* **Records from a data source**
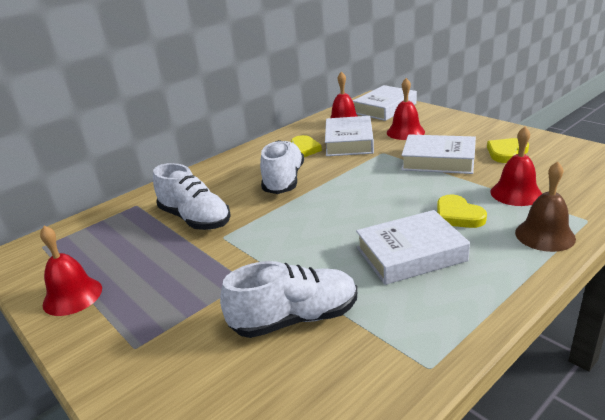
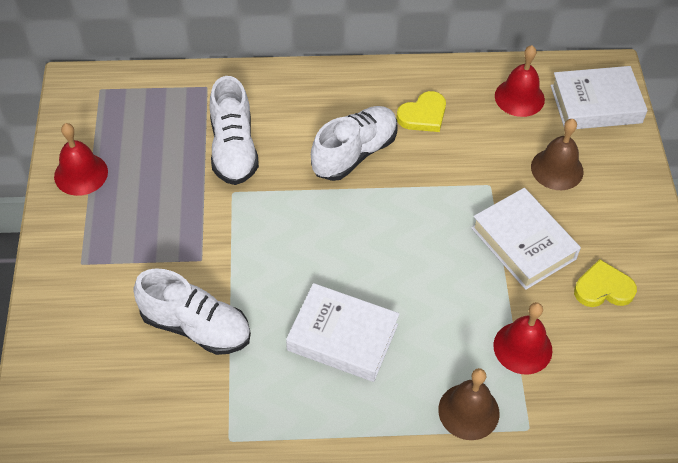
camera: 35 degrees right, 25 degrees up
white book [325,116,374,156] -> none
red bell [387,78,425,140] -> brown bell [531,119,584,190]
yellow heart [437,194,487,228] -> none

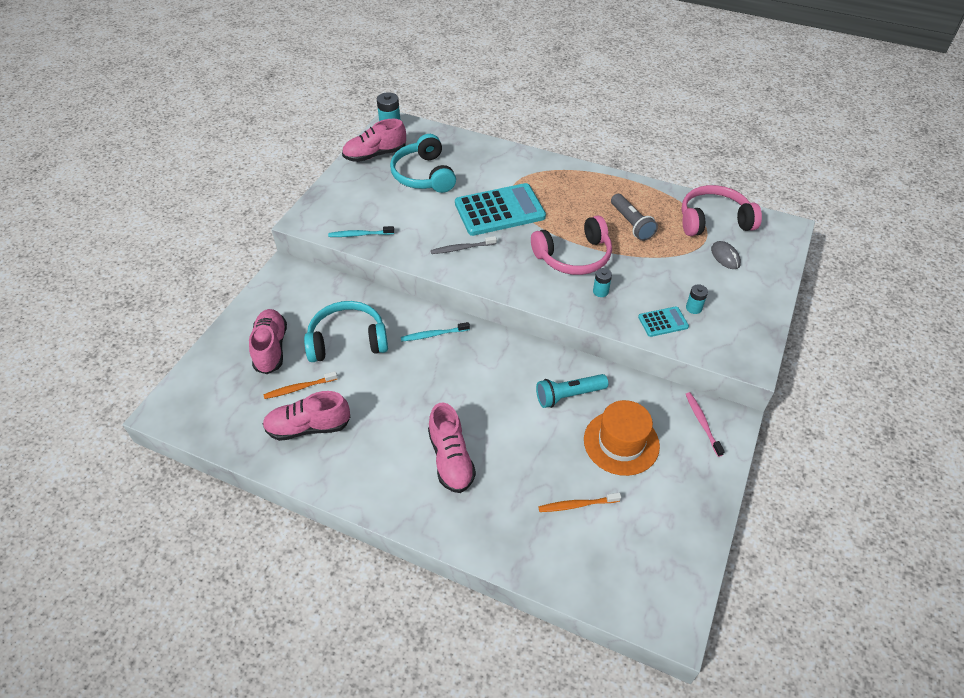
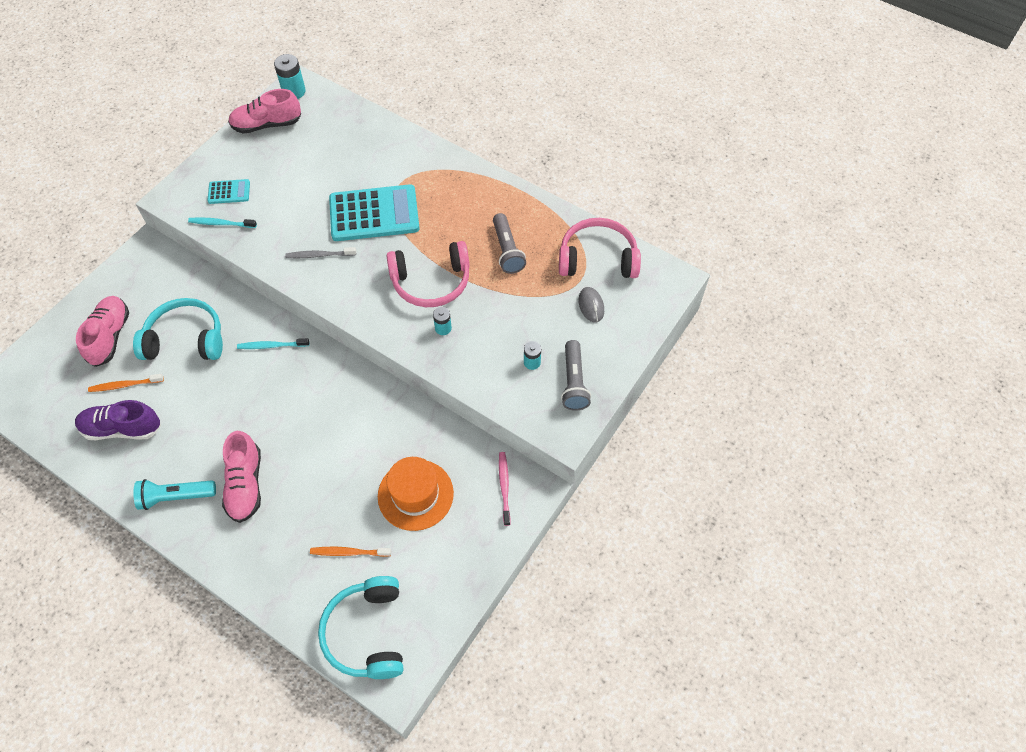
camera: 10 degrees right, 10 degrees up
pink shoe [263,391,350,441] -> purple shoe [75,400,161,440]
turquoise headphones [390,134,456,193] -> turquoise headphones moved to [318,576,403,679]
turquoise flashlight [536,374,608,408] -> turquoise flashlight moved to [133,479,216,510]
turquoise calculator [638,306,689,337] -> turquoise calculator moved to [207,179,250,204]
none -> grey flashlight [561,340,591,411]

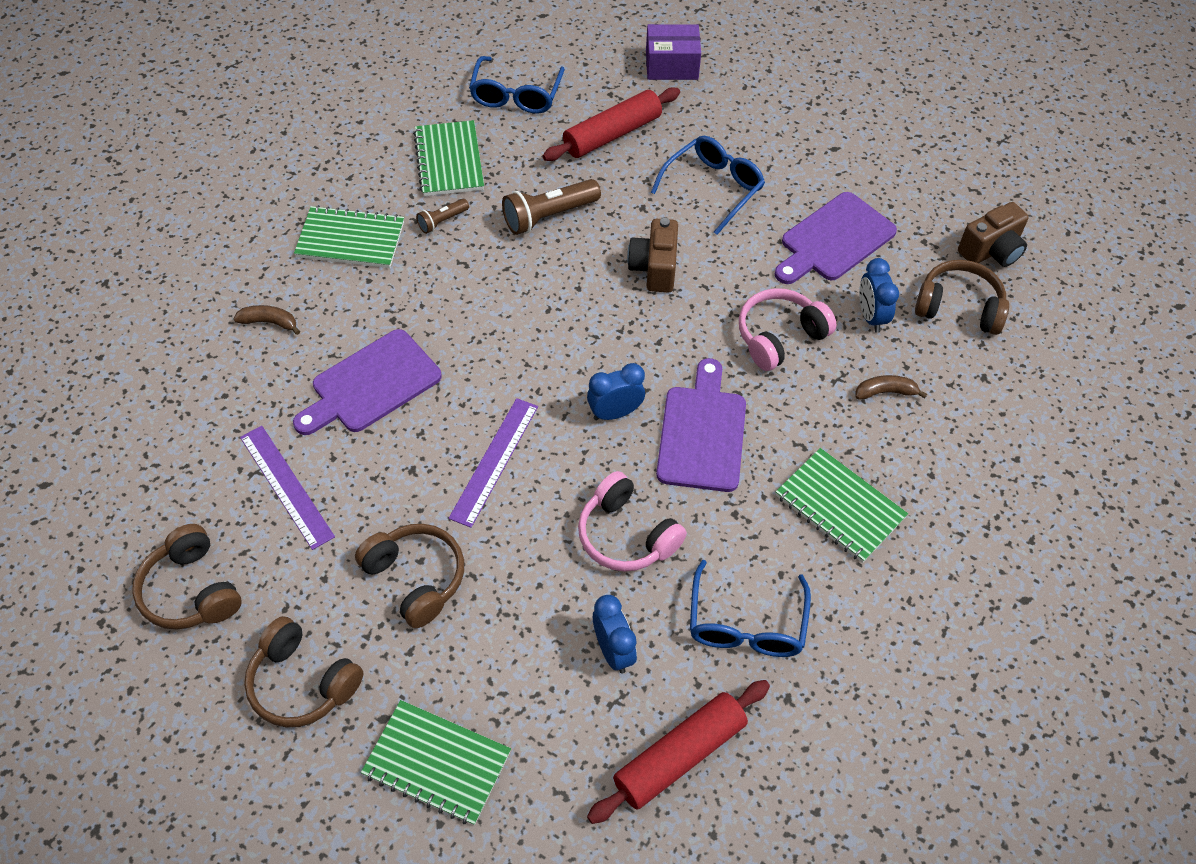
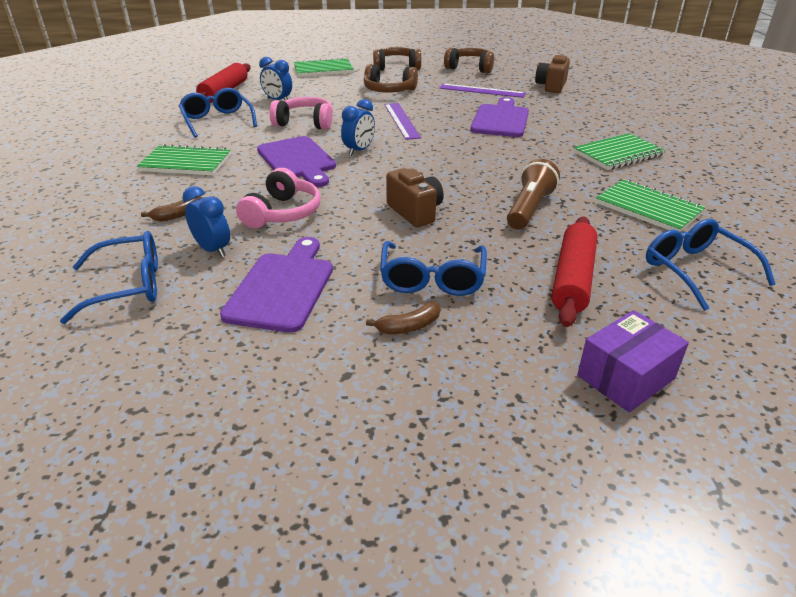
camera: 145 degrees right, 20 degrees down
brown banana [233,305,300,335] -> brown banana moved to [366,302,440,334]
brown flashlight [416,199,469,234] -> none
brown headphones [915,260,1009,335] -> blue glasses [60,231,158,324]
brown camera [958,202,1029,267] -> brown camera moved to [535,55,570,93]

* **WHAT YOU NEED TO DO**
An exact copy of the records above is wanted, with the pictures omitted.

* **SOLUTION FOR THIS TASK**
camera: 35 degrees right, 25 degrees up
white book [325,116,374,156] -> none
red bell [387,78,425,140] -> brown bell [531,119,584,190]
yellow heart [437,194,487,228] -> none

camera: 10 degrees right, 10 degrees up
pink shoe [263,391,350,441] -> purple shoe [75,400,161,440]
turquoise headphones [390,134,456,193] -> turquoise headphones moved to [318,576,403,679]
turquoise flashlight [536,374,608,408] -> turquoise flashlight moved to [133,479,216,510]
turquoise calculator [638,306,689,337] -> turquoise calculator moved to [207,179,250,204]
none -> grey flashlight [561,340,591,411]

camera: 145 degrees right, 20 degrees down
brown banana [233,305,300,335] -> brown banana moved to [366,302,440,334]
brown flashlight [416,199,469,234] -> none
brown headphones [915,260,1009,335] -> blue glasses [60,231,158,324]
brown camera [958,202,1029,267] -> brown camera moved to [535,55,570,93]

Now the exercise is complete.